• [Work to complete]: In the listing, find every line that has the string "patelnia" and copy it.

• [Record extracts]:

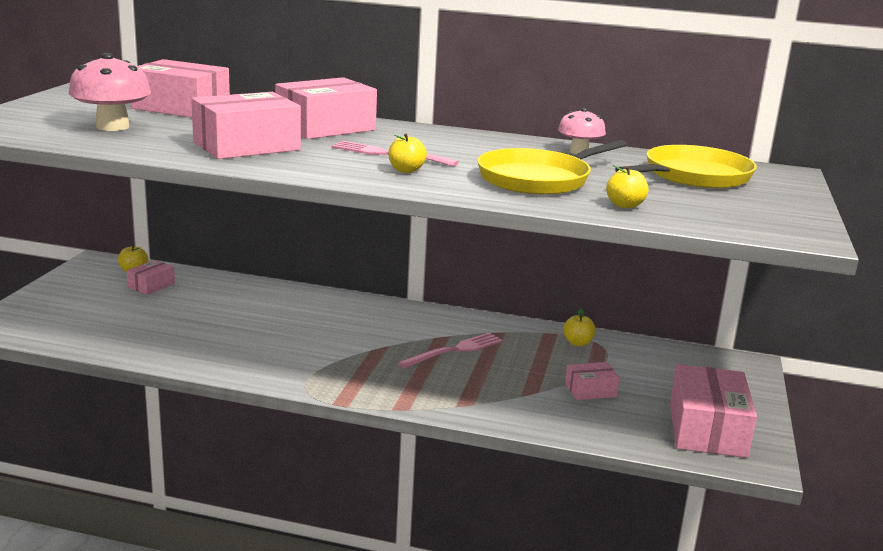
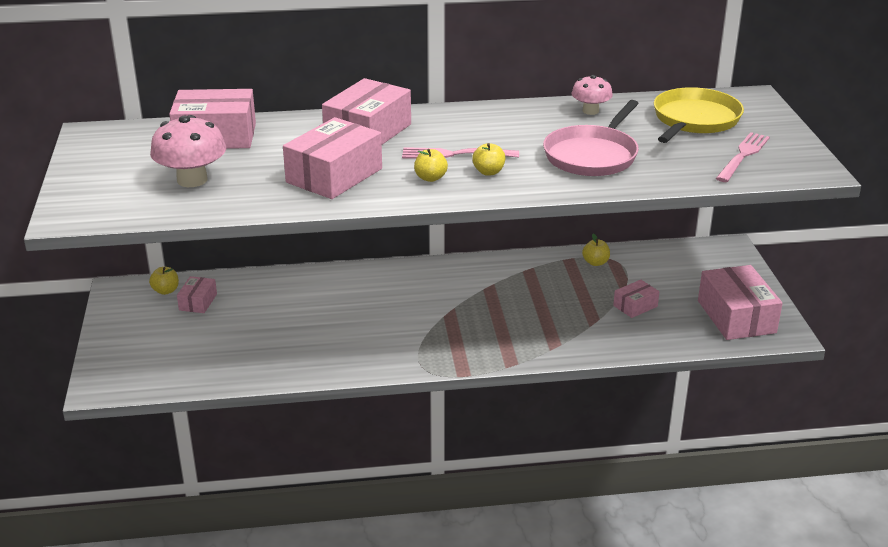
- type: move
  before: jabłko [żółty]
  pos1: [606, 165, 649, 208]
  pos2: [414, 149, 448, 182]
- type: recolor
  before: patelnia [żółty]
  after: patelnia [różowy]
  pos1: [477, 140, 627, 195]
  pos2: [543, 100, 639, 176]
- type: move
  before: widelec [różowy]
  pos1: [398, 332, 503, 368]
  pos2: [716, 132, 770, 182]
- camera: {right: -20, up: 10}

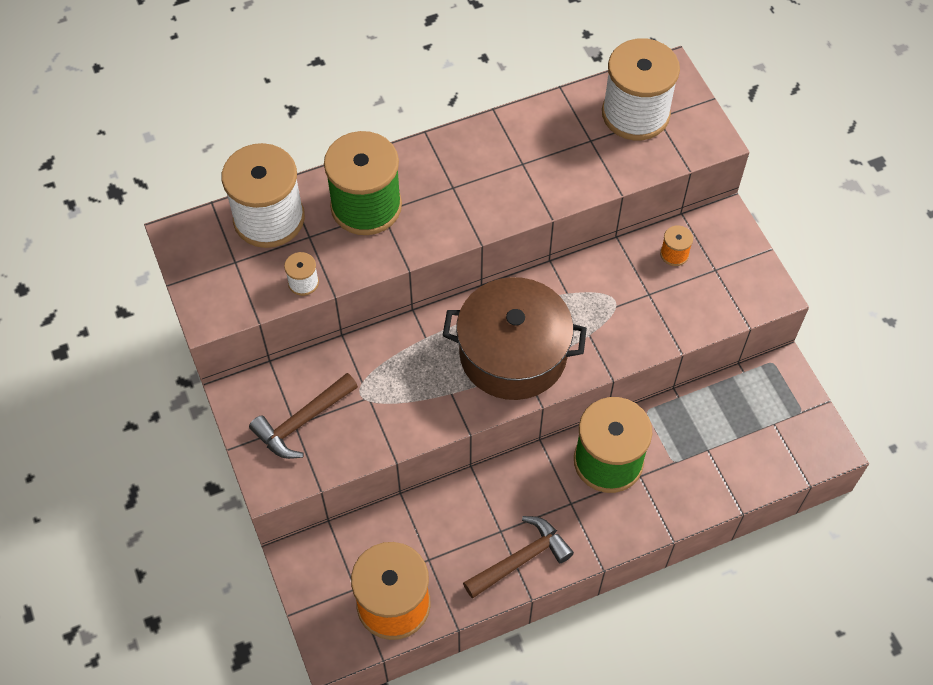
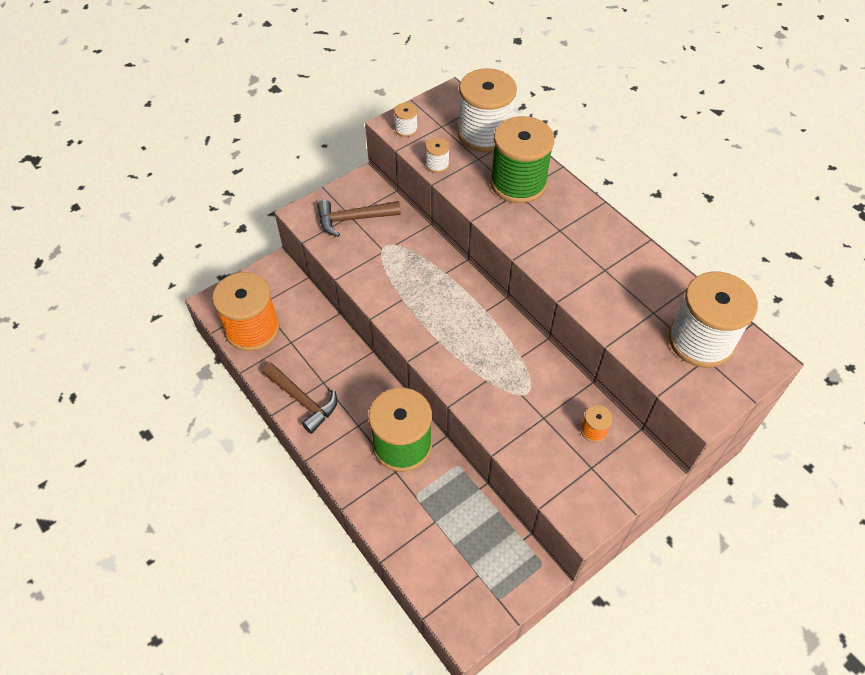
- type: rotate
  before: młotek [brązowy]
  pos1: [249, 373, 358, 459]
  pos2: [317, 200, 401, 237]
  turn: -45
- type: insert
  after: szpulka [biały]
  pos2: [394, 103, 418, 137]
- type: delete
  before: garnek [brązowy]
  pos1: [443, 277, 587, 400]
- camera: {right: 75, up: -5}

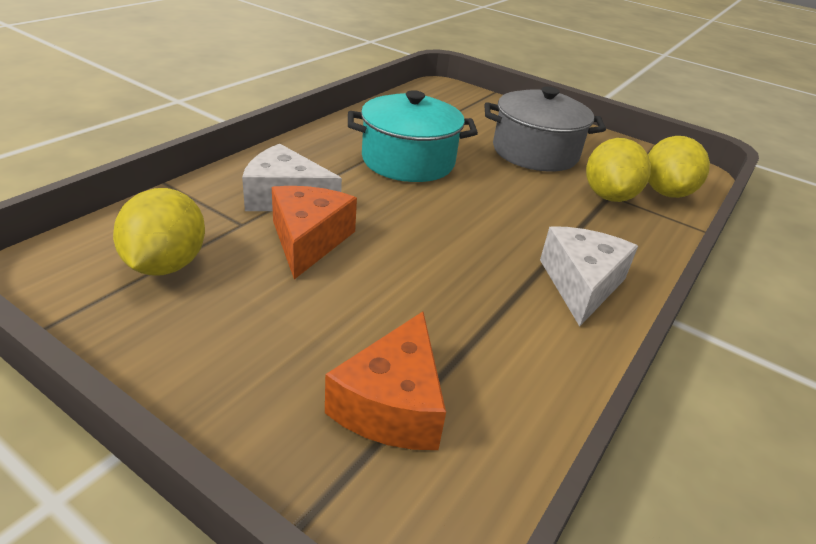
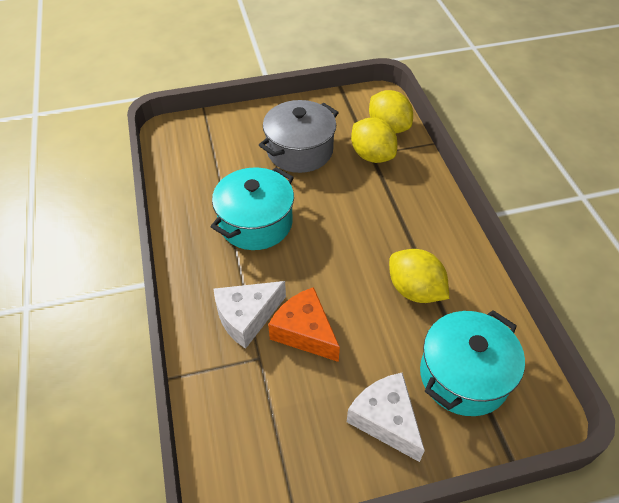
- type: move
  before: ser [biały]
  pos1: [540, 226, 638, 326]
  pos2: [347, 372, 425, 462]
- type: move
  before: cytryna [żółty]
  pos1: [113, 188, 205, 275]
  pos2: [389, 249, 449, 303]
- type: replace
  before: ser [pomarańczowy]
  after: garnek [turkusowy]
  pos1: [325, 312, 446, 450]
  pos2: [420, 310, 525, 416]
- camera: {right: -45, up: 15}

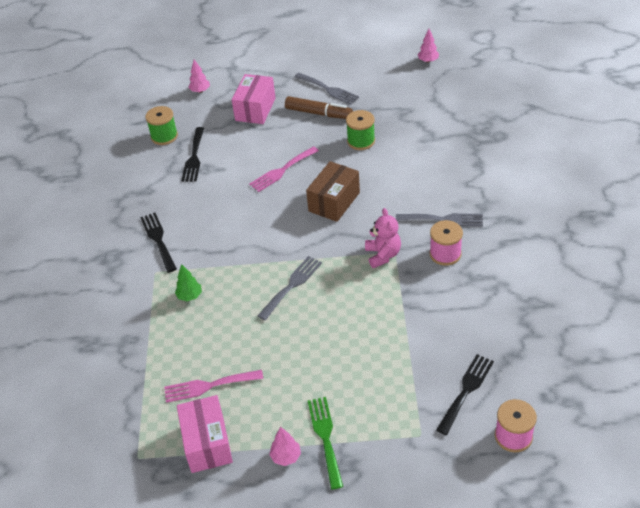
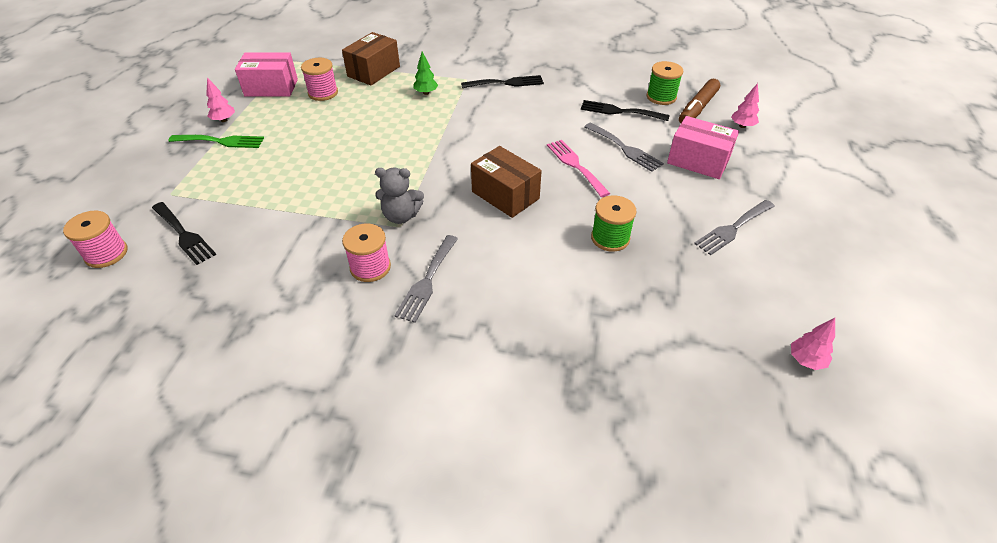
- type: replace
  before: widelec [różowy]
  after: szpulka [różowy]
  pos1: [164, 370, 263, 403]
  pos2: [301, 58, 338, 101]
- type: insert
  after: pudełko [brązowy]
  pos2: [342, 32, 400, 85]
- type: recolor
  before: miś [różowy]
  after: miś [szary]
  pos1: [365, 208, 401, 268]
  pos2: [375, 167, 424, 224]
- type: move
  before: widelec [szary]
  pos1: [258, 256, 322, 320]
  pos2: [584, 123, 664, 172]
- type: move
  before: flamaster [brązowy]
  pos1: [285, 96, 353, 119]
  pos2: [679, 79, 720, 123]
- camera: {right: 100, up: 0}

• [Answer space]:
  before: patelnia [żółty]
  after: patelnia [różowy]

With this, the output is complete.